* **Your task**: Word for word, restate the records from their first line through the line with "red cross: (278, 14) -> (265, 71), moved", both ends included; omit each picture.

* **Input material**:
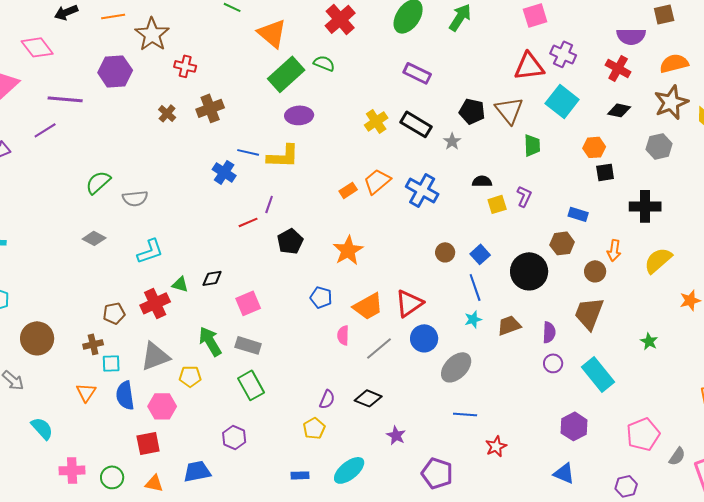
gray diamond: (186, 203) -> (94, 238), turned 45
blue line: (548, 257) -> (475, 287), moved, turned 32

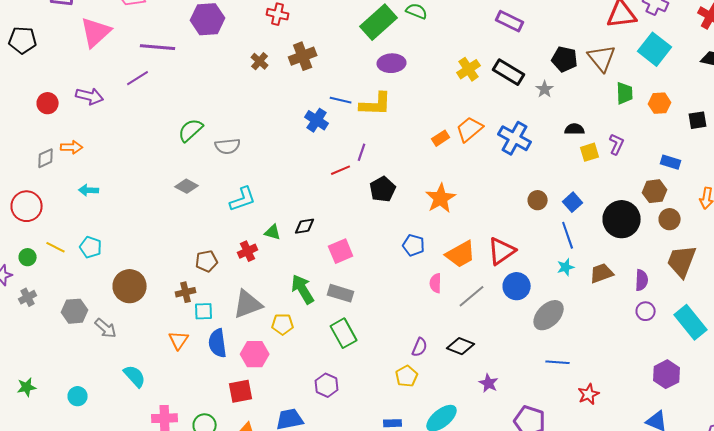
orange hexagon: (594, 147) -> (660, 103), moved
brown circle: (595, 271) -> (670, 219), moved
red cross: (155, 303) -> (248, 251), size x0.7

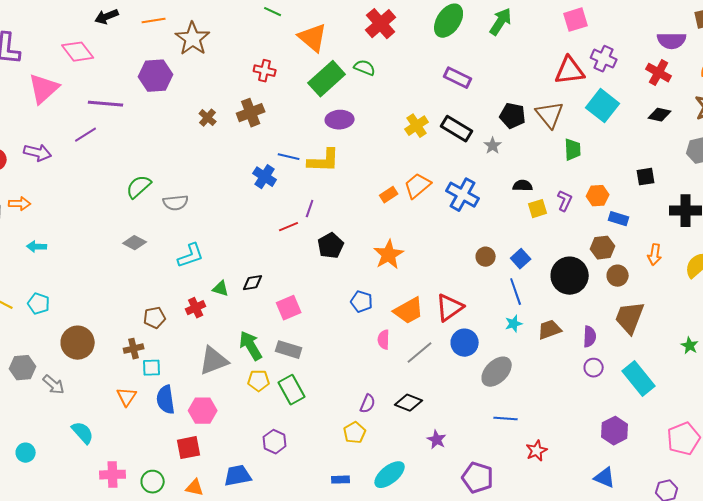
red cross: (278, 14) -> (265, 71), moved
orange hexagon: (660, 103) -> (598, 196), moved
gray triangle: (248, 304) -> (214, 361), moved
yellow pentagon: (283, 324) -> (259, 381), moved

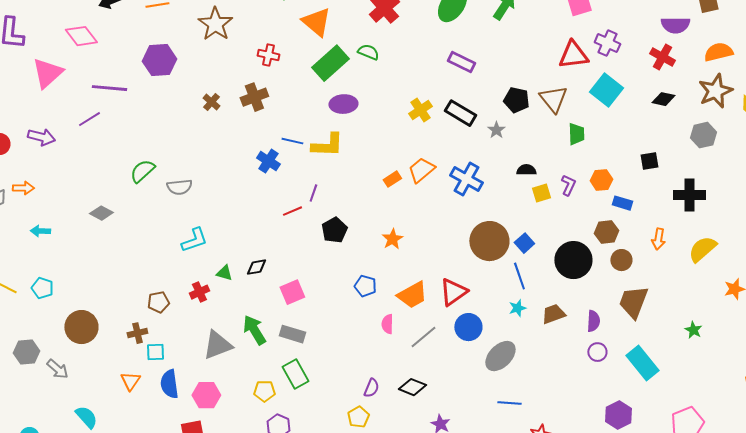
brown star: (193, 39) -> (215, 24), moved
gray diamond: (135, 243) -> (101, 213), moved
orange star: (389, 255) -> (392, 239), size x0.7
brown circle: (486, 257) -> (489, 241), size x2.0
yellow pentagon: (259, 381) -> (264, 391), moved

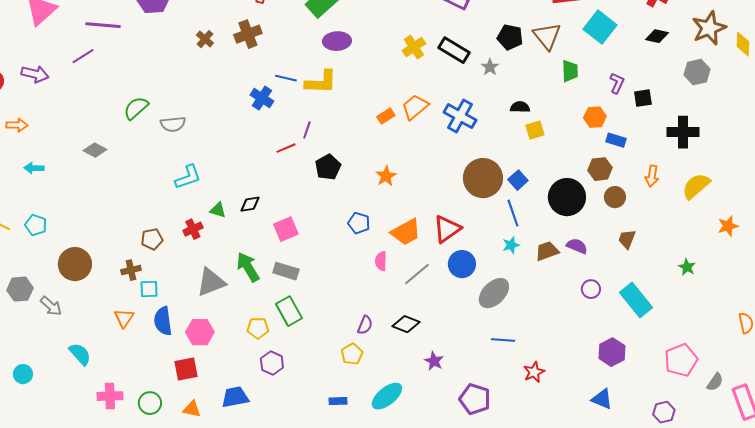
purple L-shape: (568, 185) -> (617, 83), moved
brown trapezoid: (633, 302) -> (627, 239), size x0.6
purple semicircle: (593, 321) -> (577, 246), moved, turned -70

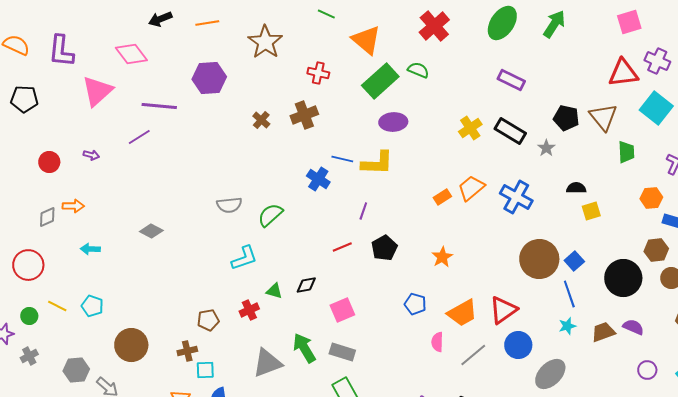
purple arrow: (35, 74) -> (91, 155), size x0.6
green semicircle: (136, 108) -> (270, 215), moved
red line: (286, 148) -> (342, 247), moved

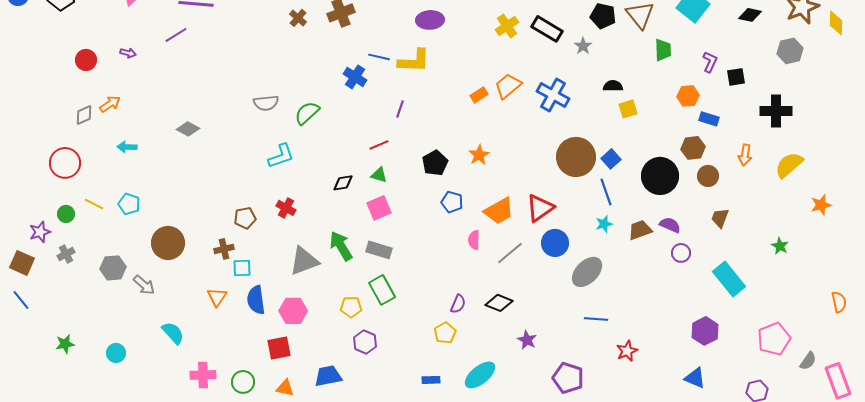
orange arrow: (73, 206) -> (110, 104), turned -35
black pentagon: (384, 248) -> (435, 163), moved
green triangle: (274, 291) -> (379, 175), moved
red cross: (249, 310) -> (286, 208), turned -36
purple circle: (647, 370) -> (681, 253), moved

* **Answer to the exercise**:
gray diamond: (186, 203) -> (94, 238), turned 45
blue line: (548, 257) -> (475, 287), moved, turned 32

orange hexagon: (594, 147) -> (660, 103), moved
brown circle: (595, 271) -> (670, 219), moved
red cross: (155, 303) -> (248, 251), size x0.7

red cross: (278, 14) -> (265, 71), moved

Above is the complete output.